Assignment – Search the material below for "from" and copy every line where it occurs.
##### Available data #####
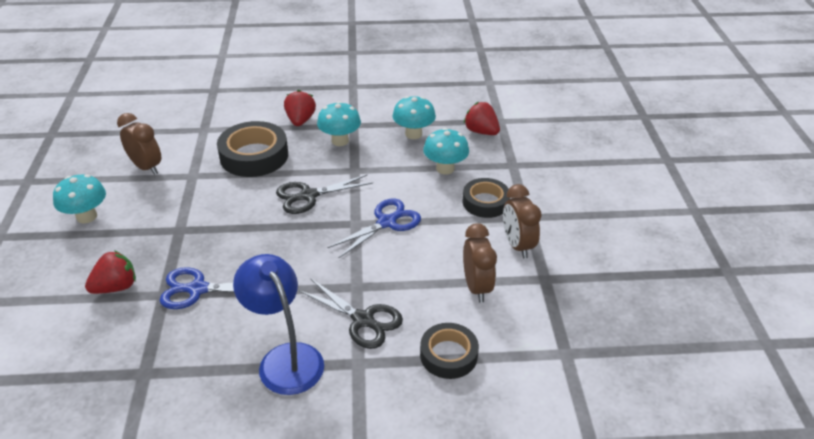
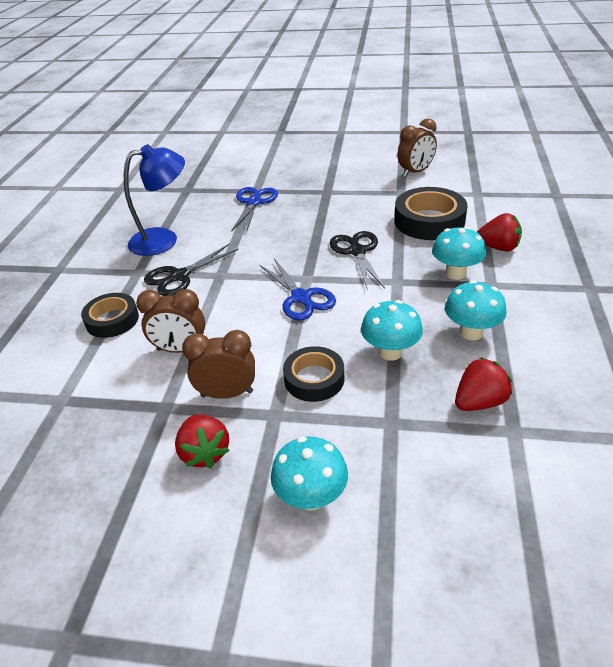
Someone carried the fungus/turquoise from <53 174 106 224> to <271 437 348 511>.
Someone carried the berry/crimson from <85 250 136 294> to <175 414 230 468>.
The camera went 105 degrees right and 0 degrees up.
#####
Your response –
Someone carried the fungus/turquoise from <53 174 106 224> to <271 437 348 511>.
Someone carried the berry/crimson from <85 250 136 294> to <175 414 230 468>.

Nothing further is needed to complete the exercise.